---------- Task material ----------
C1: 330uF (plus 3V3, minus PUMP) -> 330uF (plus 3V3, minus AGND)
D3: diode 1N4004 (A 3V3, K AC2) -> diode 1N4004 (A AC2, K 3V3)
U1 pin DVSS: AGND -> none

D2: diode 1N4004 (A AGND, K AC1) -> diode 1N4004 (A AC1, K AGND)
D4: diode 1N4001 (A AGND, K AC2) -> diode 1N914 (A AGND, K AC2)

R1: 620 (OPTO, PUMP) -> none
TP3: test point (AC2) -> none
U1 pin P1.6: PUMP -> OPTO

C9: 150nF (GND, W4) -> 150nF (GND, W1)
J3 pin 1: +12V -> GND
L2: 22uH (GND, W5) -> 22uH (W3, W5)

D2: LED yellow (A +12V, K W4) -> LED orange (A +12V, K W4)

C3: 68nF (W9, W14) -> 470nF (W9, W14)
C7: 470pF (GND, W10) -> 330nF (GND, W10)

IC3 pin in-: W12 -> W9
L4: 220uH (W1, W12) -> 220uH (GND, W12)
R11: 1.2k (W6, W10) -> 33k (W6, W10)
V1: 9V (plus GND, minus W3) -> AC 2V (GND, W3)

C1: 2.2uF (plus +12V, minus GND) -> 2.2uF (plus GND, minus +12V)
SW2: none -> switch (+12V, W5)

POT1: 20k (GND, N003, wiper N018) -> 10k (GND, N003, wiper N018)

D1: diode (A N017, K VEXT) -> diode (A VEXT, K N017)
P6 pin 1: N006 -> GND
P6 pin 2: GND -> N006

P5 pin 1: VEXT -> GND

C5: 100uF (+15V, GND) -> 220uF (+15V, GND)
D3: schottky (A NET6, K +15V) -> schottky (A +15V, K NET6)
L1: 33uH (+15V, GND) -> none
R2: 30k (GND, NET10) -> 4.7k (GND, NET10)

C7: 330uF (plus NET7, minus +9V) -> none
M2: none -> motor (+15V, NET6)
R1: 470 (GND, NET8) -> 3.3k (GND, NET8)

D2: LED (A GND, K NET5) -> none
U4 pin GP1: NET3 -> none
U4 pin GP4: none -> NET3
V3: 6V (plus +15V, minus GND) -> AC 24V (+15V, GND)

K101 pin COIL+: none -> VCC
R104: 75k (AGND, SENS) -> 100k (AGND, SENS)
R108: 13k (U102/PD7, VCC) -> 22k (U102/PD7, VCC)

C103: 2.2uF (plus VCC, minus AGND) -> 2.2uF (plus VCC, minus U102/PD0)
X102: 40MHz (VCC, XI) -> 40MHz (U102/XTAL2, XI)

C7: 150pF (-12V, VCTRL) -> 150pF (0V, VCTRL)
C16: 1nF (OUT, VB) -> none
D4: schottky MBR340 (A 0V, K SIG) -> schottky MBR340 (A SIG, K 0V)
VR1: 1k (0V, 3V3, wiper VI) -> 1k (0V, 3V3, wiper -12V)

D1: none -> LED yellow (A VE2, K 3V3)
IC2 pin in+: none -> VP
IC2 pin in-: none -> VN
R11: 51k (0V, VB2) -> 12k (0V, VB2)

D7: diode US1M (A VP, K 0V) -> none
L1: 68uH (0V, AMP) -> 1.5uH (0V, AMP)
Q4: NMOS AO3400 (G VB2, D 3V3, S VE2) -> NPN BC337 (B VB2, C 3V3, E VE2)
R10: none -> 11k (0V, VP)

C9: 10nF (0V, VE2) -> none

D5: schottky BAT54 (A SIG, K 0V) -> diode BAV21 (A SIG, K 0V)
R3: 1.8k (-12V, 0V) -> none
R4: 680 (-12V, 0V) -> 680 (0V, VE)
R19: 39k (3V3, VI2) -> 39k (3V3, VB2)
----------
=== Brief ===
Look through the listing, and copy each line that contains the word "plus".

=== Exercise output ===
C1: 330uF (plus 3V3, minus PUMP) -> 330uF (plus 3V3, minus AGND)
V1: 9V (plus GND, minus W3) -> AC 2V (GND, W3)
C1: 2.2uF (plus +12V, minus GND) -> 2.2uF (plus GND, minus +12V)
C7: 330uF (plus NET7, minus +9V) -> none
V3: 6V (plus +15V, minus GND) -> AC 24V (+15V, GND)
C103: 2.2uF (plus VCC, minus AGND) -> 2.2uF (plus VCC, minus U102/PD0)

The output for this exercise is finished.